DESCRIPTION OF THE TASK >>
Count the lines below that contain the word "none", and reply with only the number.

DATASET CONTENT >>
[start]
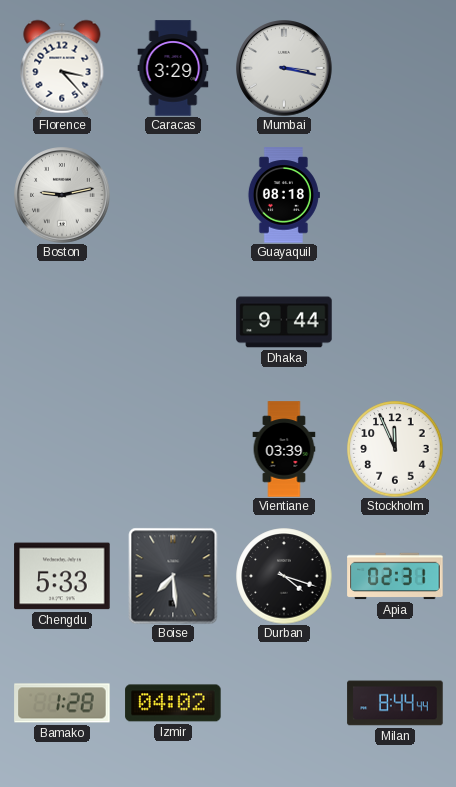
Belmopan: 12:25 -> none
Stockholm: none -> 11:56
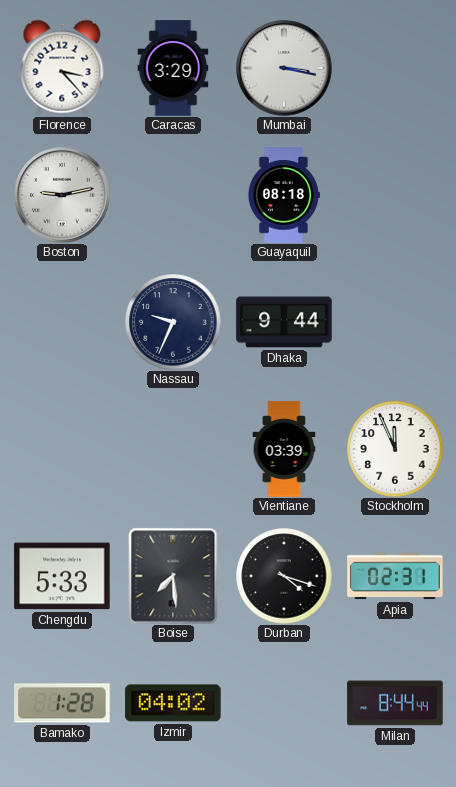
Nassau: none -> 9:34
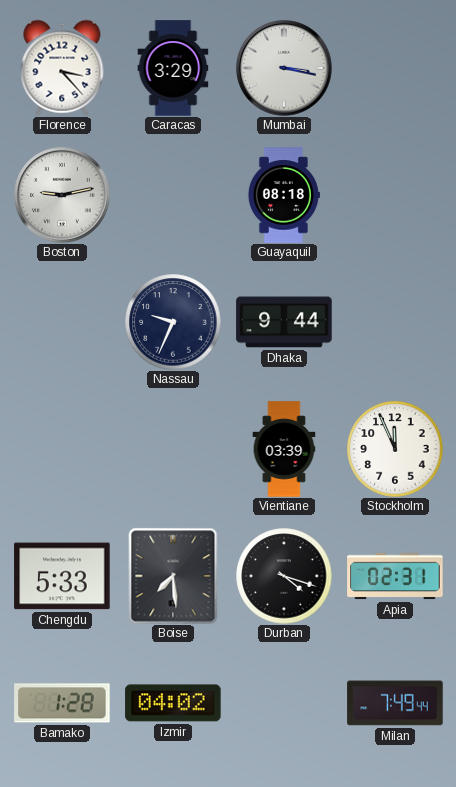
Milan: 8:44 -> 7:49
[end]
[start]
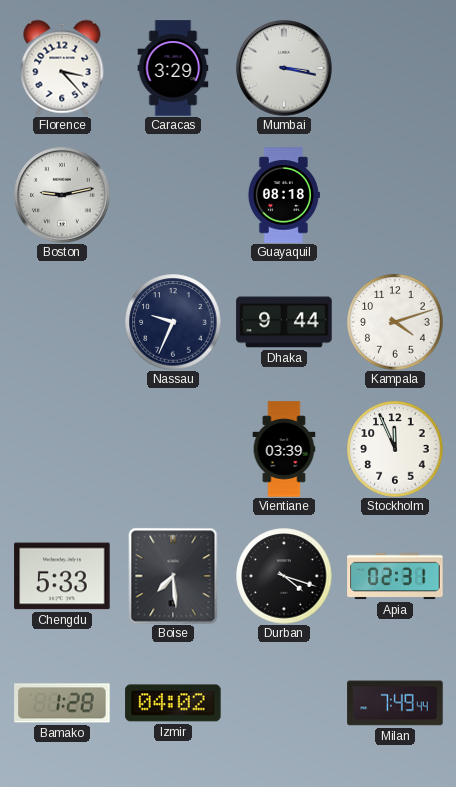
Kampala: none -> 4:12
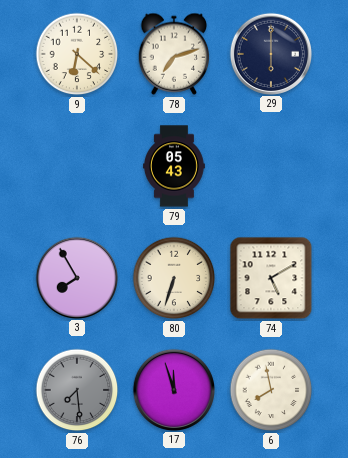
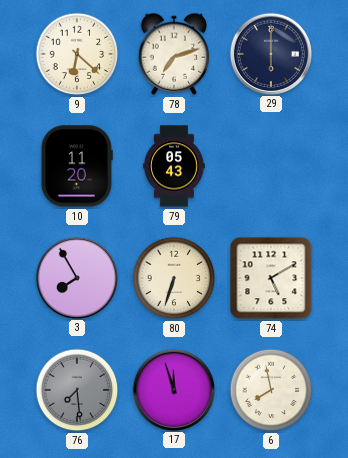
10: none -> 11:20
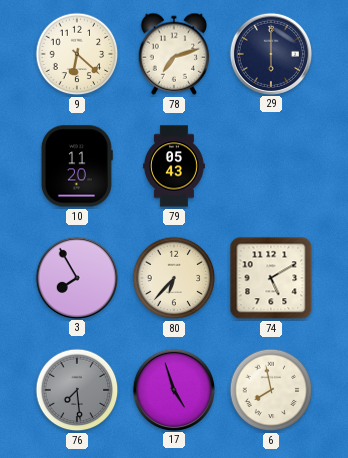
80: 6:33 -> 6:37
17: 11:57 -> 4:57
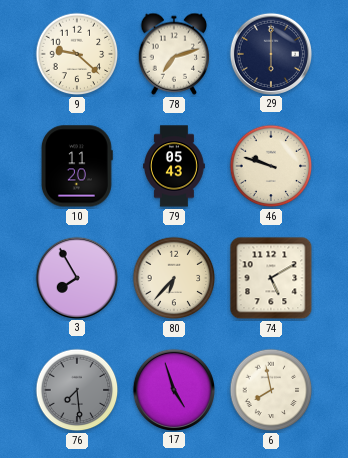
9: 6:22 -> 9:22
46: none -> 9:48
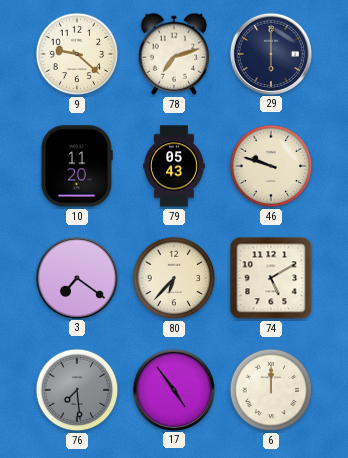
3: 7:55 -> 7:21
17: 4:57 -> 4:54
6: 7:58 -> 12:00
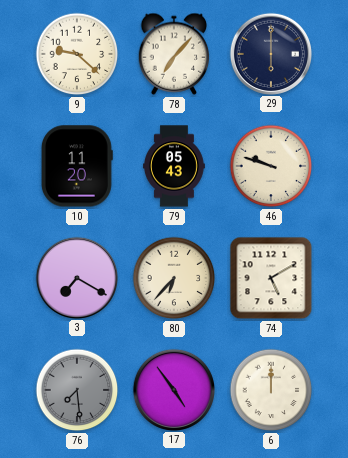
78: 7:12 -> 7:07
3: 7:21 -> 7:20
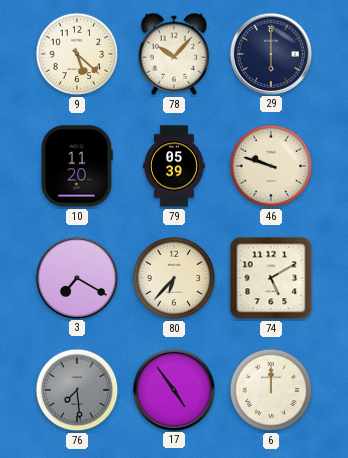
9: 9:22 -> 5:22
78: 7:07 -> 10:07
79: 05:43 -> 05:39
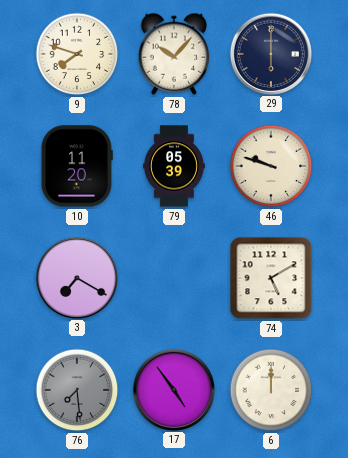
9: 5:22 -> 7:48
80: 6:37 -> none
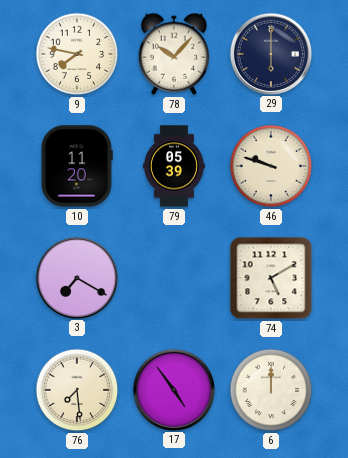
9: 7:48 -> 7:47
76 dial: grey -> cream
[end]
EXPECTED ANSWER >>
7